## ASSIGNMENT
Only the lines from the top of the data through the line containing "R6: 1.2k (CTL, TICK) -> 1.2k (CTL, GND)" should be duplicated, exactly as they appear.

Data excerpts
..............................

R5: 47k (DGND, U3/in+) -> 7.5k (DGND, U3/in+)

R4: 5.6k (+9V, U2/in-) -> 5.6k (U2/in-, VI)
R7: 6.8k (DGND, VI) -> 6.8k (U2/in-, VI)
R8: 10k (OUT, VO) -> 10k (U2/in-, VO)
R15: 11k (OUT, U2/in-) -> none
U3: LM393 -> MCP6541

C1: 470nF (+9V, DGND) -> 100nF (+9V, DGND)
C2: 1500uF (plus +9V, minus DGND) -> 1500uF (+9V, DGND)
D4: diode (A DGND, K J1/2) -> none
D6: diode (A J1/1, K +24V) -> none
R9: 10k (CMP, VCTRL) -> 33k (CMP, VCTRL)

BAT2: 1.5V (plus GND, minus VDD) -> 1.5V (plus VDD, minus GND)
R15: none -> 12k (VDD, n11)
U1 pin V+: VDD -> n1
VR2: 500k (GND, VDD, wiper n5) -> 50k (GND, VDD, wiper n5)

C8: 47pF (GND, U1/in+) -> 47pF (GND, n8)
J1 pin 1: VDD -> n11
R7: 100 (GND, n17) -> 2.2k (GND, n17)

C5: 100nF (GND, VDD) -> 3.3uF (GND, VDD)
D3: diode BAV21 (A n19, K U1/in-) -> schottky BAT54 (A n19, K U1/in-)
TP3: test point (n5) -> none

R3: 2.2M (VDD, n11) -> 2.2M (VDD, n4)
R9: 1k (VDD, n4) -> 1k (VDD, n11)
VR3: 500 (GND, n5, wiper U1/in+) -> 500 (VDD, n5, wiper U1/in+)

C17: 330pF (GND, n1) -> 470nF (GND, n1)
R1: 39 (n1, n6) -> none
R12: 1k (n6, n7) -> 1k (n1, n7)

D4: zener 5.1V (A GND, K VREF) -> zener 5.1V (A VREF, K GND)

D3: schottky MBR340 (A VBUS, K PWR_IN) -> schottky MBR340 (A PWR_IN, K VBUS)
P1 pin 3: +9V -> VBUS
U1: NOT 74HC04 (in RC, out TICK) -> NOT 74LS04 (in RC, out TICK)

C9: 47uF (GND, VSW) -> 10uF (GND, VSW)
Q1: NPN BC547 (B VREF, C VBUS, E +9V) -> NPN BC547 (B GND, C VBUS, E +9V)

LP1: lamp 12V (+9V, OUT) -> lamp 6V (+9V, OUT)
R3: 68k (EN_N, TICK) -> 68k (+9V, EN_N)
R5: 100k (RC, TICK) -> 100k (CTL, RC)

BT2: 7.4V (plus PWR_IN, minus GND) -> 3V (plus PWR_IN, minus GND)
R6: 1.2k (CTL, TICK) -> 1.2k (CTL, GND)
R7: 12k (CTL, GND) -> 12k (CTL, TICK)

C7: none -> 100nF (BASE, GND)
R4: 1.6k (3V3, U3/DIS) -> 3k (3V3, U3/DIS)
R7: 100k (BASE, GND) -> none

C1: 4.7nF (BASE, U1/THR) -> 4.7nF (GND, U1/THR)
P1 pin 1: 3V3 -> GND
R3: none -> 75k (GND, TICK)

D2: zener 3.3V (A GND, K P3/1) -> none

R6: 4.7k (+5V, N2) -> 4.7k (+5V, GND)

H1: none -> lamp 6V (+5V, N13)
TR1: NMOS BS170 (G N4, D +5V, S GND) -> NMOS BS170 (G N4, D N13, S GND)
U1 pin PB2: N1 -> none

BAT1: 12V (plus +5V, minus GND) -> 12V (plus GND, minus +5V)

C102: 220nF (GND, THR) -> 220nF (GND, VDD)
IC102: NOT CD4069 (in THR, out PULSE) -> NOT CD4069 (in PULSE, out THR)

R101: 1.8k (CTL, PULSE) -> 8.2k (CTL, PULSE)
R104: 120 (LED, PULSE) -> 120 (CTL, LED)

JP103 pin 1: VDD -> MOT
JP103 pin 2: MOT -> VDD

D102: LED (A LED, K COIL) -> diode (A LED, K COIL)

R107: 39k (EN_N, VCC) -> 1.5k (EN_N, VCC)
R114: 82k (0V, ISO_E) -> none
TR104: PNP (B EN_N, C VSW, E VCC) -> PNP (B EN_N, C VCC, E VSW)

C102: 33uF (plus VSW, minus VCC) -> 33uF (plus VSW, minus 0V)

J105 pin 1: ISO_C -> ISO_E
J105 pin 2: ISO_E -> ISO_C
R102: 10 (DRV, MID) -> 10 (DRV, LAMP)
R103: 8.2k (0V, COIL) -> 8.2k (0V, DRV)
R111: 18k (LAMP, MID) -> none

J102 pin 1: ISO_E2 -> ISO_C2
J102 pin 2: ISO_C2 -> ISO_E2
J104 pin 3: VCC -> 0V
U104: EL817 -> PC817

..............................

## EXERCISE SOLUTION
R5: 47k (DGND, U3/in+) -> 7.5k (DGND, U3/in+)

R4: 5.6k (+9V, U2/in-) -> 5.6k (U2/in-, VI)
R7: 6.8k (DGND, VI) -> 6.8k (U2/in-, VI)
R8: 10k (OUT, VO) -> 10k (U2/in-, VO)
R15: 11k (OUT, U2/in-) -> none
U3: LM393 -> MCP6541

C1: 470nF (+9V, DGND) -> 100nF (+9V, DGND)
C2: 1500uF (plus +9V, minus DGND) -> 1500uF (+9V, DGND)
D4: diode (A DGND, K J1/2) -> none
D6: diode (A J1/1, K +24V) -> none
R9: 10k (CMP, VCTRL) -> 33k (CMP, VCTRL)

BAT2: 1.5V (plus GND, minus VDD) -> 1.5V (plus VDD, minus GND)
R15: none -> 12k (VDD, n11)
U1 pin V+: VDD -> n1
VR2: 500k (GND, VDD, wiper n5) -> 50k (GND, VDD, wiper n5)

C8: 47pF (GND, U1/in+) -> 47pF (GND, n8)
J1 pin 1: VDD -> n11
R7: 100 (GND, n17) -> 2.2k (GND, n17)

C5: 100nF (GND, VDD) -> 3.3uF (GND, VDD)
D3: diode BAV21 (A n19, K U1/in-) -> schottky BAT54 (A n19, K U1/in-)
TP3: test point (n5) -> none

R3: 2.2M (VDD, n11) -> 2.2M (VDD, n4)
R9: 1k (VDD, n4) -> 1k (VDD, n11)
VR3: 500 (GND, n5, wiper U1/in+) -> 500 (VDD, n5, wiper U1/in+)

C17: 330pF (GND, n1) -> 470nF (GND, n1)
R1: 39 (n1, n6) -> none
R12: 1k (n6, n7) -> 1k (n1, n7)

D4: zener 5.1V (A GND, K VREF) -> zener 5.1V (A VREF, K GND)

D3: schottky MBR340 (A VBUS, K PWR_IN) -> schottky MBR340 (A PWR_IN, K VBUS)
P1 pin 3: +9V -> VBUS
U1: NOT 74HC04 (in RC, out TICK) -> NOT 74LS04 (in RC, out TICK)

C9: 47uF (GND, VSW) -> 10uF (GND, VSW)
Q1: NPN BC547 (B VREF, C VBUS, E +9V) -> NPN BC547 (B GND, C VBUS, E +9V)

LP1: lamp 12V (+9V, OUT) -> lamp 6V (+9V, OUT)
R3: 68k (EN_N, TICK) -> 68k (+9V, EN_N)
R5: 100k (RC, TICK) -> 100k (CTL, RC)

BT2: 7.4V (plus PWR_IN, minus GND) -> 3V (plus PWR_IN, minus GND)
R6: 1.2k (CTL, TICK) -> 1.2k (CTL, GND)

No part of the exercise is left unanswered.